» **Dataset**
☆ ☆ ☆ ☆ ☆ ☆ ☆

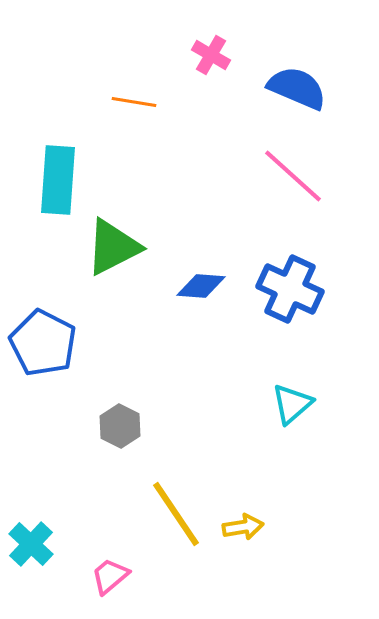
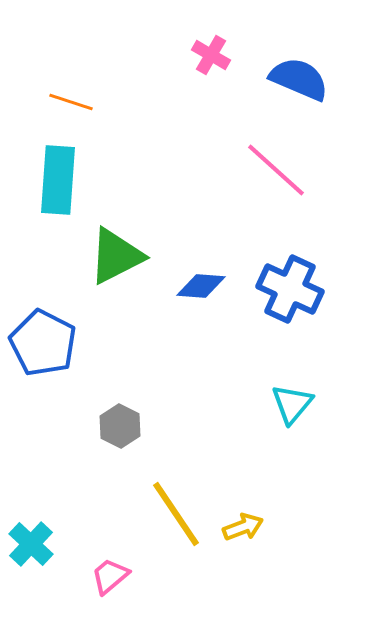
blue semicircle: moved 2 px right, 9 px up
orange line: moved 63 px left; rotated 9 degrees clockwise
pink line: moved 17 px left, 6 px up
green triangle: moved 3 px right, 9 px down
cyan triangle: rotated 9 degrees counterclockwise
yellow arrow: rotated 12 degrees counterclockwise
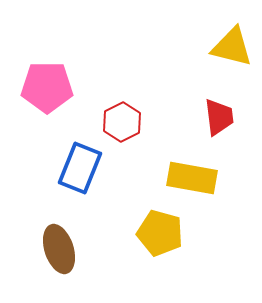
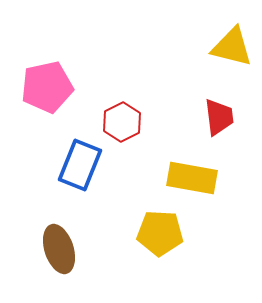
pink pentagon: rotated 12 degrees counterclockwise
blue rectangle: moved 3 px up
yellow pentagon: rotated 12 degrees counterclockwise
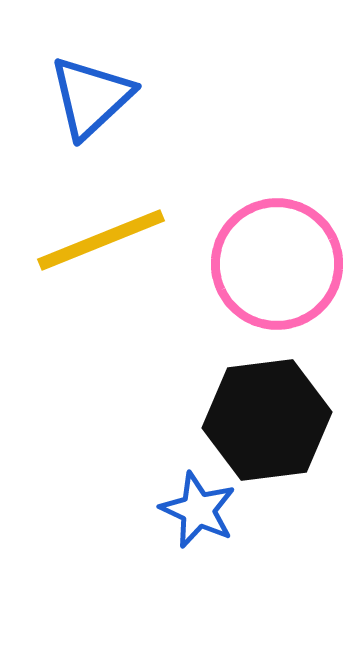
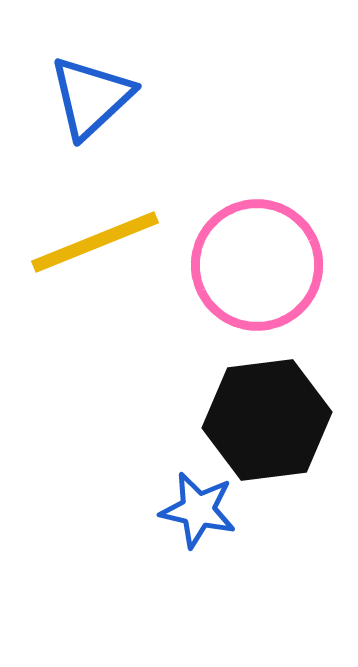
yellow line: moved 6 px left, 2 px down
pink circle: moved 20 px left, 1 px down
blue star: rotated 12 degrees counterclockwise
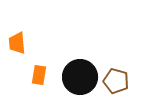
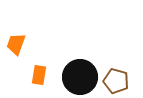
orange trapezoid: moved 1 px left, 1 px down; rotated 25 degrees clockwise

☆ ☆ ☆ ☆ ☆ ☆ ☆

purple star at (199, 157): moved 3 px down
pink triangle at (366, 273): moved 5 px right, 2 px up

☆ ☆ ☆ ☆ ☆ ☆ ☆

» **What the exercise asks**
Count lines, not occurrences. State how many lines of the entries contain the word "moved", and add nothing.

» **Task solution**
10